TO DO ▸
Repeat each entry exactly; omit all pictures.

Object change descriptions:
************

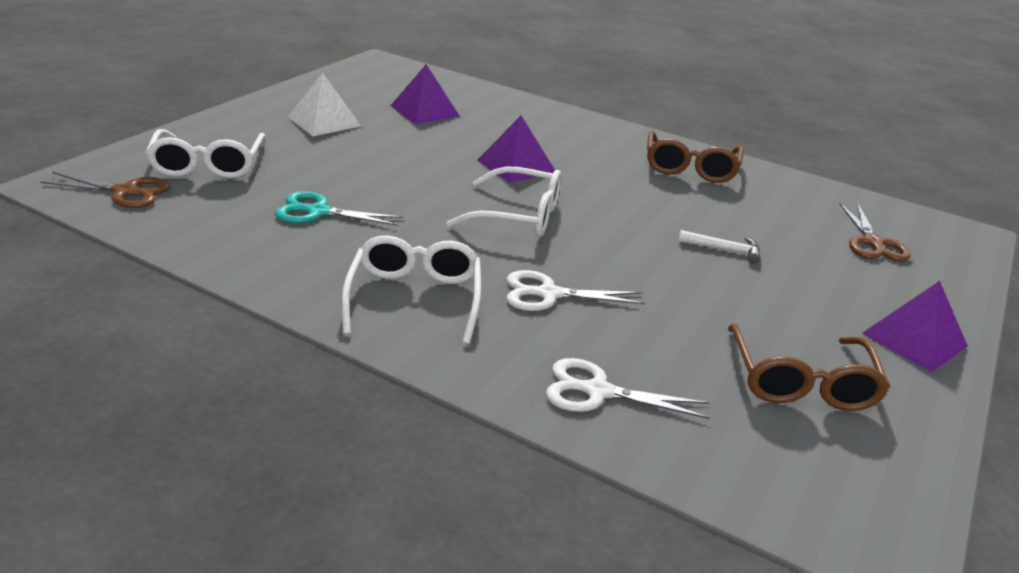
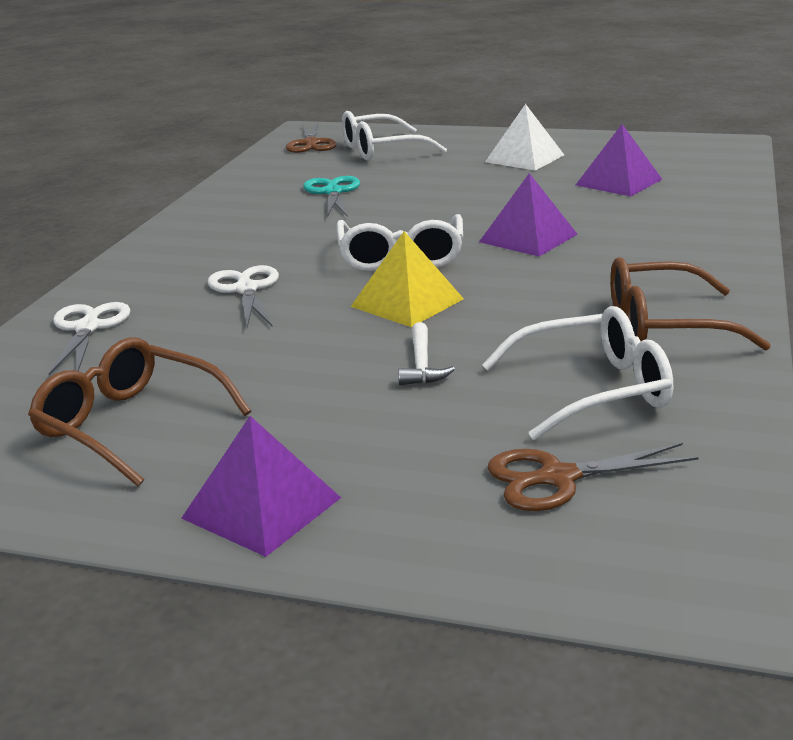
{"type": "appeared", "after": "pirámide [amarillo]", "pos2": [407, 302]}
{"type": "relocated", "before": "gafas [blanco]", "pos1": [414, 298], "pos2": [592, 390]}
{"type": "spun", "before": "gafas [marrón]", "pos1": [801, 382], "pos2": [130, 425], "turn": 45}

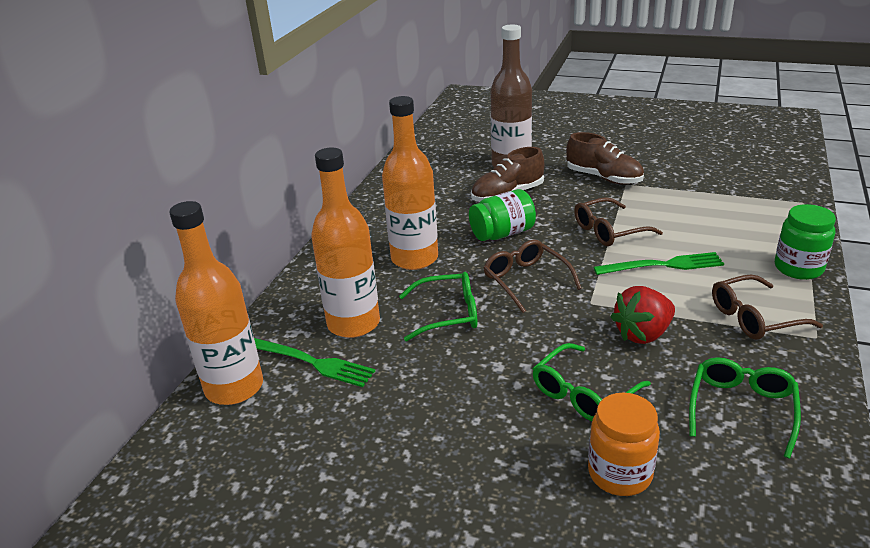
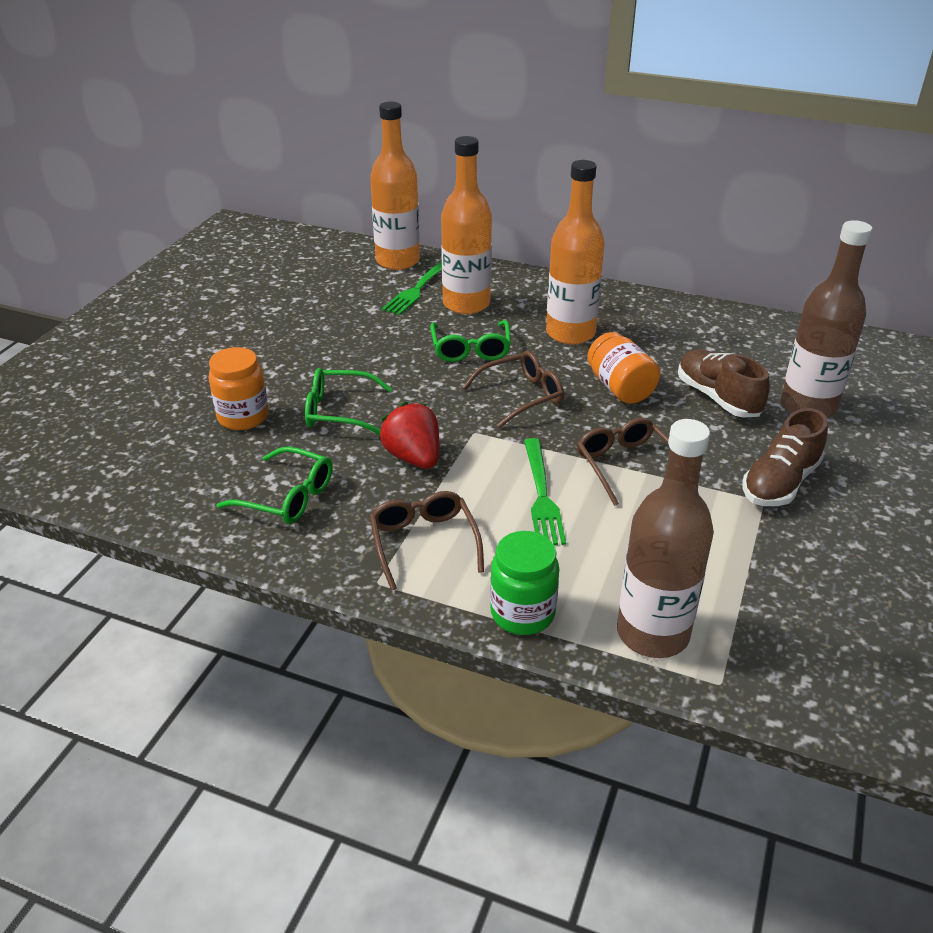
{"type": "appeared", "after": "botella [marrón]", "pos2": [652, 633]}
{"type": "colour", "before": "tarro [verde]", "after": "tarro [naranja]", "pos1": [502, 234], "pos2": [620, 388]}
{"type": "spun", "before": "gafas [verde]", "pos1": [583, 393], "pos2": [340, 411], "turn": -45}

************

ANSWER FOR THIS EXERCISE ▸
{"type": "appeared", "after": "pirámide [amarillo]", "pos2": [407, 302]}
{"type": "relocated", "before": "gafas [blanco]", "pos1": [414, 298], "pos2": [592, 390]}
{"type": "spun", "before": "gafas [marrón]", "pos1": [801, 382], "pos2": [130, 425], "turn": 45}

{"type": "appeared", "after": "botella [marrón]", "pos2": [652, 633]}
{"type": "colour", "before": "tarro [verde]", "after": "tarro [naranja]", "pos1": [502, 234], "pos2": [620, 388]}
{"type": "spun", "before": "gafas [verde]", "pos1": [583, 393], "pos2": [340, 411], "turn": -45}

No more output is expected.